Task:
Every line in the data below from the one containing "none -> cyan 1x2 brick [326,136,379,195]" down to the one containing "none -> white 1x2 plate [304,279,397,363]", both included, must be retyped exactly; no other line is to appear.
** Data supplied follows **
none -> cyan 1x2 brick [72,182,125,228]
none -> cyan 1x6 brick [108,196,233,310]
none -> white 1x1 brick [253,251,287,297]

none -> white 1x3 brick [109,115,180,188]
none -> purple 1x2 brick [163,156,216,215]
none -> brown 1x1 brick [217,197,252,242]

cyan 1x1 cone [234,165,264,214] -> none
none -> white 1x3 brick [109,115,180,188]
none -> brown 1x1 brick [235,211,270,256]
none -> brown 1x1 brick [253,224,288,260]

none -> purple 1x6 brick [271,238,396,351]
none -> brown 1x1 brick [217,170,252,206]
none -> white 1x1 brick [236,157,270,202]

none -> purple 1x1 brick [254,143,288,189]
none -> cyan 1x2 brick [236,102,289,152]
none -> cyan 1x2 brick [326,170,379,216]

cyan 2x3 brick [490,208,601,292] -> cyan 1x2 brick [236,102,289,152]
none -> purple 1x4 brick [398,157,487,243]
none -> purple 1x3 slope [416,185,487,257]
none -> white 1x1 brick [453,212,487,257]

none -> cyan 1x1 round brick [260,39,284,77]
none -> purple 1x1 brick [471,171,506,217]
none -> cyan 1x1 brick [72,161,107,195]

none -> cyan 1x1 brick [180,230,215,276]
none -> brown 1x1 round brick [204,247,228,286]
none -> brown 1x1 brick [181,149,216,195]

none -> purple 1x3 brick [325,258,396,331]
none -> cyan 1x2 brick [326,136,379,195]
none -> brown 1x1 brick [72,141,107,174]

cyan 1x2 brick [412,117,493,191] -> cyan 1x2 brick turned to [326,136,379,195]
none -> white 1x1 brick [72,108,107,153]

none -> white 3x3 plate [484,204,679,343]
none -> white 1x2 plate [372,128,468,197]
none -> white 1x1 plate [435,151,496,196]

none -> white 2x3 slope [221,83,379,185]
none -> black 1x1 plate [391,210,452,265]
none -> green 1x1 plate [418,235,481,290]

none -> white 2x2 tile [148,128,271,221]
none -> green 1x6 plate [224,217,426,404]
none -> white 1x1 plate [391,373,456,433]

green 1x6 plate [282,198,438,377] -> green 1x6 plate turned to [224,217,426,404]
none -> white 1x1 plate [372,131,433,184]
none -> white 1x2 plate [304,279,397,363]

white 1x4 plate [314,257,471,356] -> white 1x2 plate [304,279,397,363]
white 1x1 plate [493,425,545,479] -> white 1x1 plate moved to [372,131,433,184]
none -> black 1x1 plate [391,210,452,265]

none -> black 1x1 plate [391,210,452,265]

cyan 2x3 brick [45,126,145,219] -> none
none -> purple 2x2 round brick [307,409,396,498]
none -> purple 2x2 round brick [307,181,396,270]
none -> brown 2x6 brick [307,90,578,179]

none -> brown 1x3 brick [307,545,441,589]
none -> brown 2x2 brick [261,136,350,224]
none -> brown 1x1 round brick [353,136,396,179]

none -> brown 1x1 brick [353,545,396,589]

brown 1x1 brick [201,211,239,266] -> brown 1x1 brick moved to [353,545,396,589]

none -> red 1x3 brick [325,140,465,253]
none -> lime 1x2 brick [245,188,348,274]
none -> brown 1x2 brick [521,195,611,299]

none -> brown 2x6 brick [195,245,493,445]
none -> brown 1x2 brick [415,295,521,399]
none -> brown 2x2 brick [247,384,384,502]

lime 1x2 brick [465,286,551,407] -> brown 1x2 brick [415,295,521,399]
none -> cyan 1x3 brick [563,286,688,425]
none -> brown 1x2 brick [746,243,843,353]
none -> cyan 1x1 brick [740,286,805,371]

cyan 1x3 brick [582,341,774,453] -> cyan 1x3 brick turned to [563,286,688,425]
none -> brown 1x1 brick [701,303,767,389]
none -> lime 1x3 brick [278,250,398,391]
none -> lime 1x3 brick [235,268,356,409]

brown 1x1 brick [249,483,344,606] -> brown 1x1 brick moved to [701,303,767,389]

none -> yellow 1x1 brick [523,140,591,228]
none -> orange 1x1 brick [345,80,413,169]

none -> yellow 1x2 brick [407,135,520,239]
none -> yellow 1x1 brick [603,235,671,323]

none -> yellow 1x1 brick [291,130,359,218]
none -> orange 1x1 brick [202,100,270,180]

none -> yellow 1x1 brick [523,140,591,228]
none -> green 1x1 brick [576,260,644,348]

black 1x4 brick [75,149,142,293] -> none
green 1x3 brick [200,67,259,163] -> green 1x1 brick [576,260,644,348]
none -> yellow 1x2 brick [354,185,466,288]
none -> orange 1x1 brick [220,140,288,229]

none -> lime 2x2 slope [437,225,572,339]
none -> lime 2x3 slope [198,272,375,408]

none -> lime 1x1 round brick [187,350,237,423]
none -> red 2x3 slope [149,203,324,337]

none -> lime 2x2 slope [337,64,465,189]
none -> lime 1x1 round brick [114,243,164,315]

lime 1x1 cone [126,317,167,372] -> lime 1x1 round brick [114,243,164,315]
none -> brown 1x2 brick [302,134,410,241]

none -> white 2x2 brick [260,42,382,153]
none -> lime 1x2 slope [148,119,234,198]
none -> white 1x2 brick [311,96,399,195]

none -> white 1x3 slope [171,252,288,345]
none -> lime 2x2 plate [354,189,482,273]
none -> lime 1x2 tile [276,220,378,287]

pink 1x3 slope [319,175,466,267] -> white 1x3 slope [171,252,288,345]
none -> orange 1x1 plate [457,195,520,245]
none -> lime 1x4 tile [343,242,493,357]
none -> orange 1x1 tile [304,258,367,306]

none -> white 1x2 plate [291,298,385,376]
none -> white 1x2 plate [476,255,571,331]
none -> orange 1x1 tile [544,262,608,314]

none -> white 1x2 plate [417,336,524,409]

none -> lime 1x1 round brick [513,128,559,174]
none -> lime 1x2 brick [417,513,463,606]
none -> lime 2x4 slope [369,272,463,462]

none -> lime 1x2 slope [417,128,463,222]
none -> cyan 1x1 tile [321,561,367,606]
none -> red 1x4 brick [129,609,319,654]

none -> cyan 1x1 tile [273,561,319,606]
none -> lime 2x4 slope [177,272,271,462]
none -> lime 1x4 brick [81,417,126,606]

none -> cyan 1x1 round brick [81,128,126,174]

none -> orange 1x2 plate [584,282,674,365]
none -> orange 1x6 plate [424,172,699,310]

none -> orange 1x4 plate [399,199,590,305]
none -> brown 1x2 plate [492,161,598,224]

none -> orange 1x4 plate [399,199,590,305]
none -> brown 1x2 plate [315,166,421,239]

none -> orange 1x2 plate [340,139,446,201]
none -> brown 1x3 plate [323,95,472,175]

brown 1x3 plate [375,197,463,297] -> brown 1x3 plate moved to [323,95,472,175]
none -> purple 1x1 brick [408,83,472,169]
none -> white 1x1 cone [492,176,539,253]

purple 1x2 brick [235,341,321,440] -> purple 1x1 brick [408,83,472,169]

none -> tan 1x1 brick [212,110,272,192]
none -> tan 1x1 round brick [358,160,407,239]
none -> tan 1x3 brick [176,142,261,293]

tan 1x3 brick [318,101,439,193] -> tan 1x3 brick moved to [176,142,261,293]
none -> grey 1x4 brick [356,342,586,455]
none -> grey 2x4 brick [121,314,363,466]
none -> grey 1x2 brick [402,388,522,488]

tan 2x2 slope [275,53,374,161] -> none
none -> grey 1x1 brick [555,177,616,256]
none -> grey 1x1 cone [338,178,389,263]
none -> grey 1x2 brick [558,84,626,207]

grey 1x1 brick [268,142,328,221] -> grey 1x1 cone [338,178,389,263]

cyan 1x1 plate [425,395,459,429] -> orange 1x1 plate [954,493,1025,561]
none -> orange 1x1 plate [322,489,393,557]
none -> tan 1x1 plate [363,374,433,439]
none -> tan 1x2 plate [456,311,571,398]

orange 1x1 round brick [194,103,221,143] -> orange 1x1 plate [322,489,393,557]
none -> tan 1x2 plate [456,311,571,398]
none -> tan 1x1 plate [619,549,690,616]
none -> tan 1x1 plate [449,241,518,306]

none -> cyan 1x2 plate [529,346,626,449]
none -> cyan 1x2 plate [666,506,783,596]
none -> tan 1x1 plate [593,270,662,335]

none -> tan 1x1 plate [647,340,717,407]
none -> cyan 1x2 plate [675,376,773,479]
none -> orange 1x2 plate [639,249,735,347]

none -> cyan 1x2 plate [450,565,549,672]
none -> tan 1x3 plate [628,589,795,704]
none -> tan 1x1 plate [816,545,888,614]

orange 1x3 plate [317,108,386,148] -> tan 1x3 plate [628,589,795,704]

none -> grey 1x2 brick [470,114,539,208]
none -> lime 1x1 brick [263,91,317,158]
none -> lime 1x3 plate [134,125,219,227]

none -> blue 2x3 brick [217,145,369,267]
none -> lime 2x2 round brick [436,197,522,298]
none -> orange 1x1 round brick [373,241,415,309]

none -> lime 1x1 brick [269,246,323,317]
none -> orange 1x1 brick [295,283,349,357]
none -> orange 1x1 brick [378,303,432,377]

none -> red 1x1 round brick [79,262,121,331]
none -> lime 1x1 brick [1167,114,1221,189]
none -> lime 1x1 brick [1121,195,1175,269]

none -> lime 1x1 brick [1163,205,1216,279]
** End of Data supplied **
Your solution:
none -> cyan 1x2 brick [326,136,379,195]
none -> brown 1x1 brick [72,141,107,174]

cyan 1x2 brick [412,117,493,191] -> cyan 1x2 brick turned to [326,136,379,195]
none -> white 1x1 brick [72,108,107,153]

none -> white 3x3 plate [484,204,679,343]
none -> white 1x2 plate [372,128,468,197]
none -> white 1x1 plate [435,151,496,196]

none -> white 2x3 slope [221,83,379,185]
none -> black 1x1 plate [391,210,452,265]
none -> green 1x1 plate [418,235,481,290]

none -> white 2x2 tile [148,128,271,221]
none -> green 1x6 plate [224,217,426,404]
none -> white 1x1 plate [391,373,456,433]

green 1x6 plate [282,198,438,377] -> green 1x6 plate turned to [224,217,426,404]
none -> white 1x1 plate [372,131,433,184]
none -> white 1x2 plate [304,279,397,363]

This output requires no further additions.